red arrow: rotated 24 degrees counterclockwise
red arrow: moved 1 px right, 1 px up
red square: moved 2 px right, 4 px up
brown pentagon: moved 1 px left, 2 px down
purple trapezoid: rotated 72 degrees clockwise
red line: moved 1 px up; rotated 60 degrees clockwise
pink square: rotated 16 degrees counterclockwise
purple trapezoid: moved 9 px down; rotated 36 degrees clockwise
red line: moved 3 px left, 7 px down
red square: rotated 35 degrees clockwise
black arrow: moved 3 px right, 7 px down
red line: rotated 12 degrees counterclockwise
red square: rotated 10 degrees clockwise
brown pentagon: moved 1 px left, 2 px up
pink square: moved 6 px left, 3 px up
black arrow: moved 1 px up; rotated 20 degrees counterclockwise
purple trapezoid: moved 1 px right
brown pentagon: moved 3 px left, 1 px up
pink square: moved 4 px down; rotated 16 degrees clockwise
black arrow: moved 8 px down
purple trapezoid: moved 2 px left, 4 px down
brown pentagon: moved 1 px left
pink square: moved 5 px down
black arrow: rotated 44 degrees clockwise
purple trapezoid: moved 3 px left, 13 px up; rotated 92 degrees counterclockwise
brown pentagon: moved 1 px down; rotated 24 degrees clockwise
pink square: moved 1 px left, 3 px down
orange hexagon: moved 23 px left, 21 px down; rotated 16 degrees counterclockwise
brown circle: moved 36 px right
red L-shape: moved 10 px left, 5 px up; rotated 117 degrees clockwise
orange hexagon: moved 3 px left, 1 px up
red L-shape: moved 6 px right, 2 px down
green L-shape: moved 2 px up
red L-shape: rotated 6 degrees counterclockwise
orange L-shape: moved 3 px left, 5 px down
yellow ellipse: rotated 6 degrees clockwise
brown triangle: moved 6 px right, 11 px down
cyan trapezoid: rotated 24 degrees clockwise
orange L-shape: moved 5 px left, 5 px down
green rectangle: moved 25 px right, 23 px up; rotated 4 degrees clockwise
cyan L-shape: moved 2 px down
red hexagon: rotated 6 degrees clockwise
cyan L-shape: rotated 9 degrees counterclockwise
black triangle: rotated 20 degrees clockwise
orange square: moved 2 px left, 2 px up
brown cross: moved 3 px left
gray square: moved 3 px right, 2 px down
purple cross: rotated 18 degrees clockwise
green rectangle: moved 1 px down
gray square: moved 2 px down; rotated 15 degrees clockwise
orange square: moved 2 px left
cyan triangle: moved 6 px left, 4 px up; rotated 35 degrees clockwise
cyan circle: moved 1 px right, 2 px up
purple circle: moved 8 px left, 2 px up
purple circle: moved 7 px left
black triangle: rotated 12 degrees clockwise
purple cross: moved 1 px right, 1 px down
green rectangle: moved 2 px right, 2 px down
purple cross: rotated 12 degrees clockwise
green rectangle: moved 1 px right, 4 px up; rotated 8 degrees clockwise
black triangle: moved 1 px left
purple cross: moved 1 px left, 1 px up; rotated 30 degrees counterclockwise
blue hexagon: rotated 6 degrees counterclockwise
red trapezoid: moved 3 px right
- - -
- TASK PROMPT -
Can you repeat all 64 rows above in their original order, word for word?

- CORRECT RESPONSE -
red arrow: rotated 24 degrees counterclockwise
red arrow: moved 1 px right, 1 px up
red square: moved 2 px right, 4 px up
brown pentagon: moved 1 px left, 2 px down
purple trapezoid: rotated 72 degrees clockwise
red line: moved 1 px up; rotated 60 degrees clockwise
pink square: rotated 16 degrees counterclockwise
purple trapezoid: moved 9 px down; rotated 36 degrees clockwise
red line: moved 3 px left, 7 px down
red square: rotated 35 degrees clockwise
black arrow: moved 3 px right, 7 px down
red line: rotated 12 degrees counterclockwise
red square: rotated 10 degrees clockwise
brown pentagon: moved 1 px left, 2 px up
pink square: moved 6 px left, 3 px up
black arrow: moved 1 px up; rotated 20 degrees counterclockwise
purple trapezoid: moved 1 px right
brown pentagon: moved 3 px left, 1 px up
pink square: moved 4 px down; rotated 16 degrees clockwise
black arrow: moved 8 px down
purple trapezoid: moved 2 px left, 4 px down
brown pentagon: moved 1 px left
pink square: moved 5 px down
black arrow: rotated 44 degrees clockwise
purple trapezoid: moved 3 px left, 13 px up; rotated 92 degrees counterclockwise
brown pentagon: moved 1 px down; rotated 24 degrees clockwise
pink square: moved 1 px left, 3 px down
orange hexagon: moved 23 px left, 21 px down; rotated 16 degrees counterclockwise
brown circle: moved 36 px right
red L-shape: moved 10 px left, 5 px up; rotated 117 degrees clockwise
orange hexagon: moved 3 px left, 1 px up
red L-shape: moved 6 px right, 2 px down
green L-shape: moved 2 px up
red L-shape: rotated 6 degrees counterclockwise
orange L-shape: moved 3 px left, 5 px down
yellow ellipse: rotated 6 degrees clockwise
brown triangle: moved 6 px right, 11 px down
cyan trapezoid: rotated 24 degrees clockwise
orange L-shape: moved 5 px left, 5 px down
green rectangle: moved 25 px right, 23 px up; rotated 4 degrees clockwise
cyan L-shape: moved 2 px down
red hexagon: rotated 6 degrees clockwise
cyan L-shape: rotated 9 degrees counterclockwise
black triangle: rotated 20 degrees clockwise
orange square: moved 2 px left, 2 px up
brown cross: moved 3 px left
gray square: moved 3 px right, 2 px down
purple cross: rotated 18 degrees clockwise
green rectangle: moved 1 px down
gray square: moved 2 px down; rotated 15 degrees clockwise
orange square: moved 2 px left
cyan triangle: moved 6 px left, 4 px up; rotated 35 degrees clockwise
cyan circle: moved 1 px right, 2 px up
purple circle: moved 8 px left, 2 px up
purple circle: moved 7 px left
black triangle: rotated 12 degrees clockwise
purple cross: moved 1 px right, 1 px down
green rectangle: moved 2 px right, 2 px down
purple cross: rotated 12 degrees clockwise
green rectangle: moved 1 px right, 4 px up; rotated 8 degrees clockwise
black triangle: moved 1 px left
purple cross: moved 1 px left, 1 px up; rotated 30 degrees counterclockwise
blue hexagon: rotated 6 degrees counterclockwise
red trapezoid: moved 3 px right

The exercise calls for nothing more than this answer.